→ **Task objective**
Take from the listing each line that has the string "none".

→ **Source material**
▶
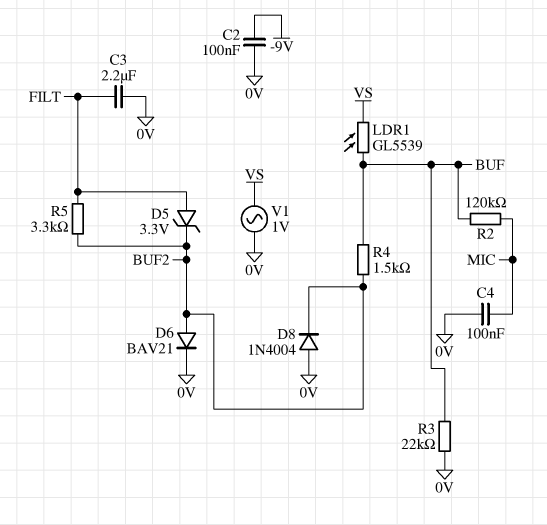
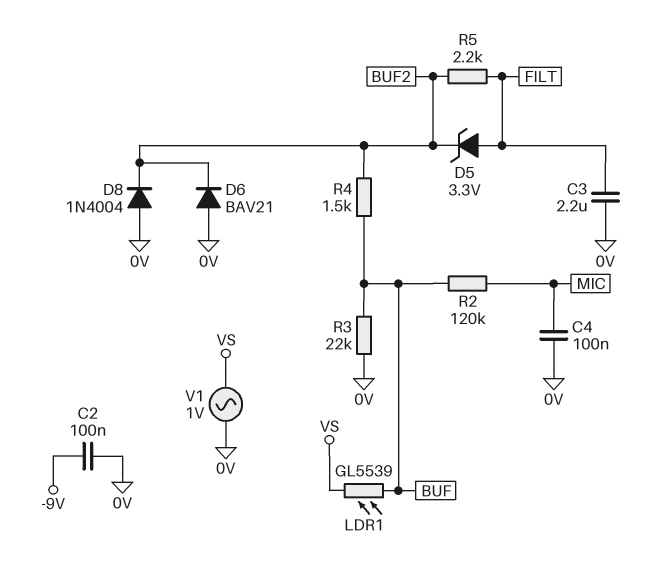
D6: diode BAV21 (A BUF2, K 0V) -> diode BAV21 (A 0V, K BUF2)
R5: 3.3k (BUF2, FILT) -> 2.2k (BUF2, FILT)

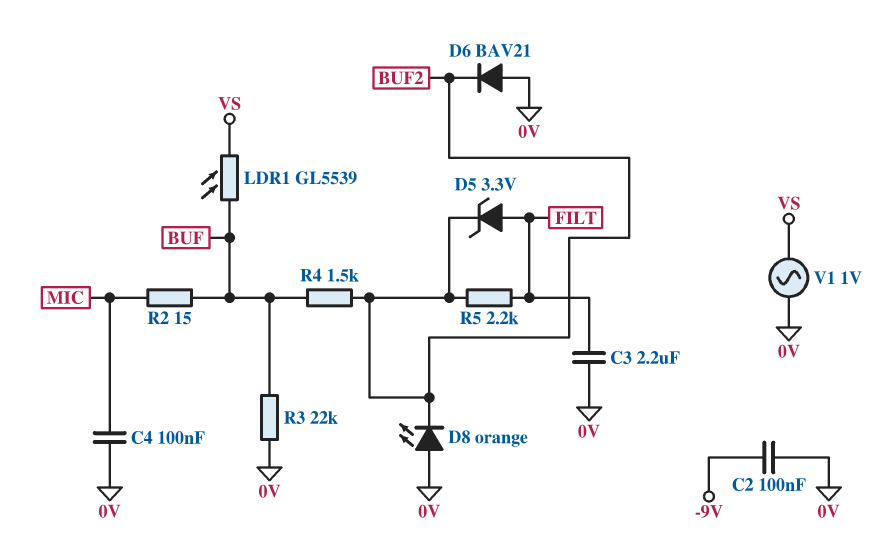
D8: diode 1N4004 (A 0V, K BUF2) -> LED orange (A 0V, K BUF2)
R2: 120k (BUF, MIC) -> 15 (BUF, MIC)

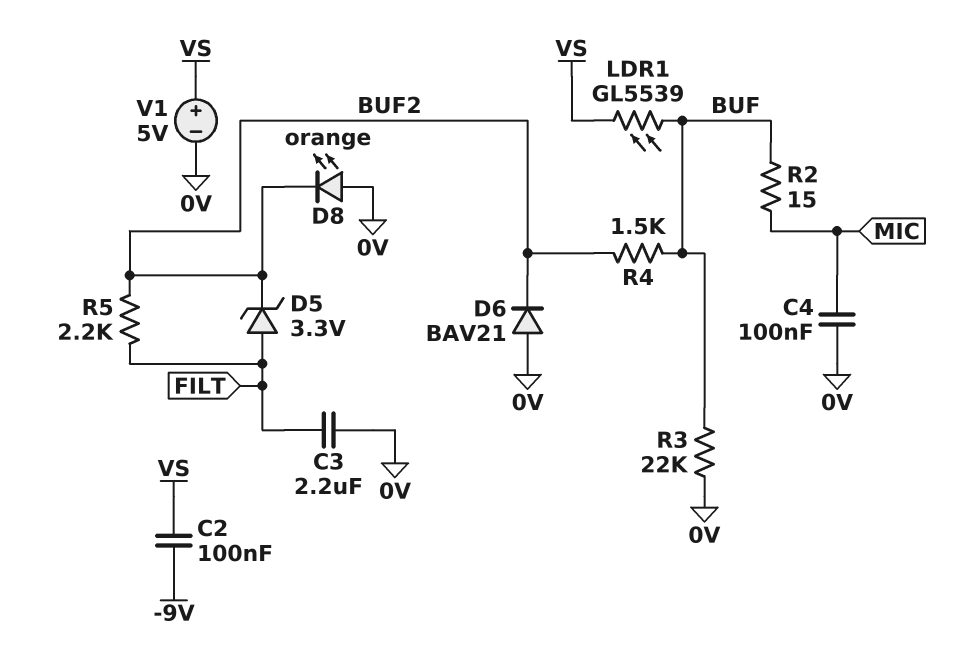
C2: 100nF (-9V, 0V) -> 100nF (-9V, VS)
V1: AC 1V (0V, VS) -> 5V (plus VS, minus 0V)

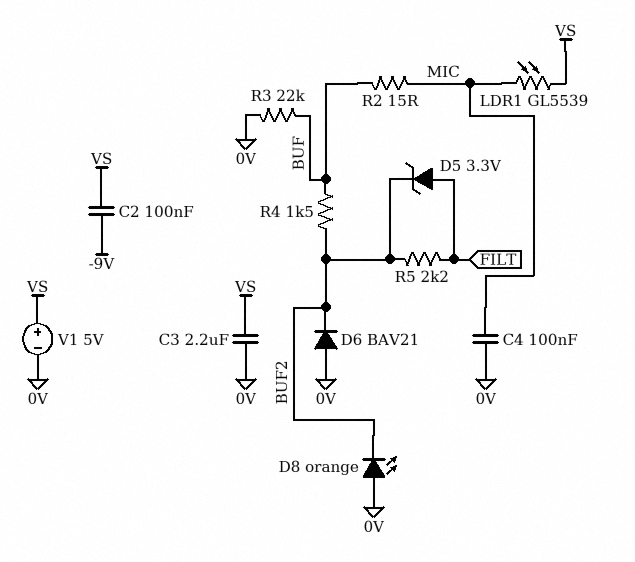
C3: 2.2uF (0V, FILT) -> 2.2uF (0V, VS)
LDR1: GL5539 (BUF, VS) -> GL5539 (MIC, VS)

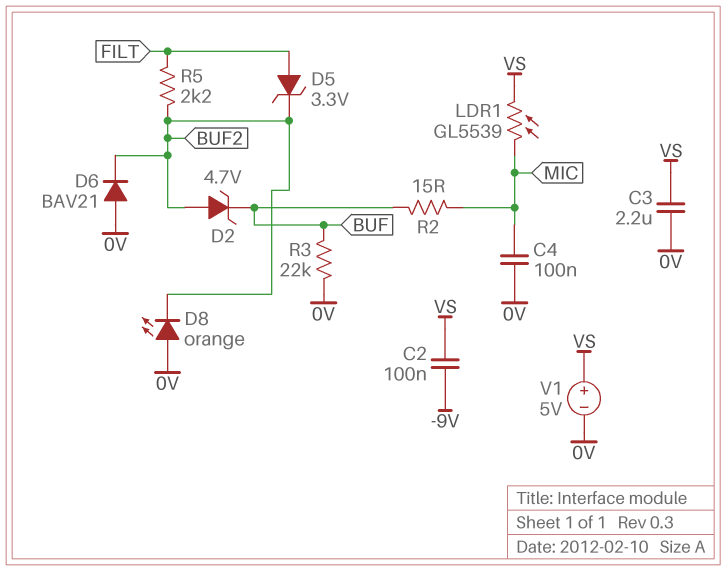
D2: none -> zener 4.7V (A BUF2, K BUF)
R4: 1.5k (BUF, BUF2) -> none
◀
→ **Reply**
D2: none -> zener 4.7V (A BUF2, K BUF)
R4: 1.5k (BUF, BUF2) -> none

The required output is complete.